-- Exercise materials start --

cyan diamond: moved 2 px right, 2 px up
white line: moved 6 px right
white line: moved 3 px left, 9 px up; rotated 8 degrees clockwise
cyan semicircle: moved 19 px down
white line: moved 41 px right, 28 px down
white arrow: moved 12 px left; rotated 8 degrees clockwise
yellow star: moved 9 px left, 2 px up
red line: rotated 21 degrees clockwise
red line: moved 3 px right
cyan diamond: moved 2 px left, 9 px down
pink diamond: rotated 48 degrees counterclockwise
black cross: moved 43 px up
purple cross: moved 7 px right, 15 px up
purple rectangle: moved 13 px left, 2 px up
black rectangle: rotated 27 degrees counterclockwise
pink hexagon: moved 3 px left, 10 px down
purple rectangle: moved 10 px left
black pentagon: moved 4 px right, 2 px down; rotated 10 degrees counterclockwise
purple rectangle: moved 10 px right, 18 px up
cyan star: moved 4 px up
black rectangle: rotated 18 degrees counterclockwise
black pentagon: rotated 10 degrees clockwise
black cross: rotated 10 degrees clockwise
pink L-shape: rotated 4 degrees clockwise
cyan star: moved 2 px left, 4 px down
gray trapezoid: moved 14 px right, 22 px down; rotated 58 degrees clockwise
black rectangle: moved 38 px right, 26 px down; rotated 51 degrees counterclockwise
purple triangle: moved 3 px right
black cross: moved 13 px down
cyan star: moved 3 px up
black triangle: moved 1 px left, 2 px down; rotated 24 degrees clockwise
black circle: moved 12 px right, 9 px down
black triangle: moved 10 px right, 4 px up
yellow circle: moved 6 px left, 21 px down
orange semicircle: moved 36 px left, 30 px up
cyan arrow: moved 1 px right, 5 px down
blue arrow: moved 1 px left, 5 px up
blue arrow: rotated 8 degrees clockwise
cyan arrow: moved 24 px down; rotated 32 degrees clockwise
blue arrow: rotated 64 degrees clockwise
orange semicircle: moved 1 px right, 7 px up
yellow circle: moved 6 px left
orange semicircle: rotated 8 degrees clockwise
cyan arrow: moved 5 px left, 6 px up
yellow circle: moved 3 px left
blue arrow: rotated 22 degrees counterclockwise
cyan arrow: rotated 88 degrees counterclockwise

-- Exercise materials end --

• **Exercise requirements**
Please repeat all of the data above line for line, with no changes.

• **Response to the task**
cyan diamond: moved 2 px right, 2 px up
white line: moved 6 px right
white line: moved 3 px left, 9 px up; rotated 8 degrees clockwise
cyan semicircle: moved 19 px down
white line: moved 41 px right, 28 px down
white arrow: moved 12 px left; rotated 8 degrees clockwise
yellow star: moved 9 px left, 2 px up
red line: rotated 21 degrees clockwise
red line: moved 3 px right
cyan diamond: moved 2 px left, 9 px down
pink diamond: rotated 48 degrees counterclockwise
black cross: moved 43 px up
purple cross: moved 7 px right, 15 px up
purple rectangle: moved 13 px left, 2 px up
black rectangle: rotated 27 degrees counterclockwise
pink hexagon: moved 3 px left, 10 px down
purple rectangle: moved 10 px left
black pentagon: moved 4 px right, 2 px down; rotated 10 degrees counterclockwise
purple rectangle: moved 10 px right, 18 px up
cyan star: moved 4 px up
black rectangle: rotated 18 degrees counterclockwise
black pentagon: rotated 10 degrees clockwise
black cross: rotated 10 degrees clockwise
pink L-shape: rotated 4 degrees clockwise
cyan star: moved 2 px left, 4 px down
gray trapezoid: moved 14 px right, 22 px down; rotated 58 degrees clockwise
black rectangle: moved 38 px right, 26 px down; rotated 51 degrees counterclockwise
purple triangle: moved 3 px right
black cross: moved 13 px down
cyan star: moved 3 px up
black triangle: moved 1 px left, 2 px down; rotated 24 degrees clockwise
black circle: moved 12 px right, 9 px down
black triangle: moved 10 px right, 4 px up
yellow circle: moved 6 px left, 21 px down
orange semicircle: moved 36 px left, 30 px up
cyan arrow: moved 1 px right, 5 px down
blue arrow: moved 1 px left, 5 px up
blue arrow: rotated 8 degrees clockwise
cyan arrow: moved 24 px down; rotated 32 degrees clockwise
blue arrow: rotated 64 degrees clockwise
orange semicircle: moved 1 px right, 7 px up
yellow circle: moved 6 px left
orange semicircle: rotated 8 degrees clockwise
cyan arrow: moved 5 px left, 6 px up
yellow circle: moved 3 px left
blue arrow: rotated 22 degrees counterclockwise
cyan arrow: rotated 88 degrees counterclockwise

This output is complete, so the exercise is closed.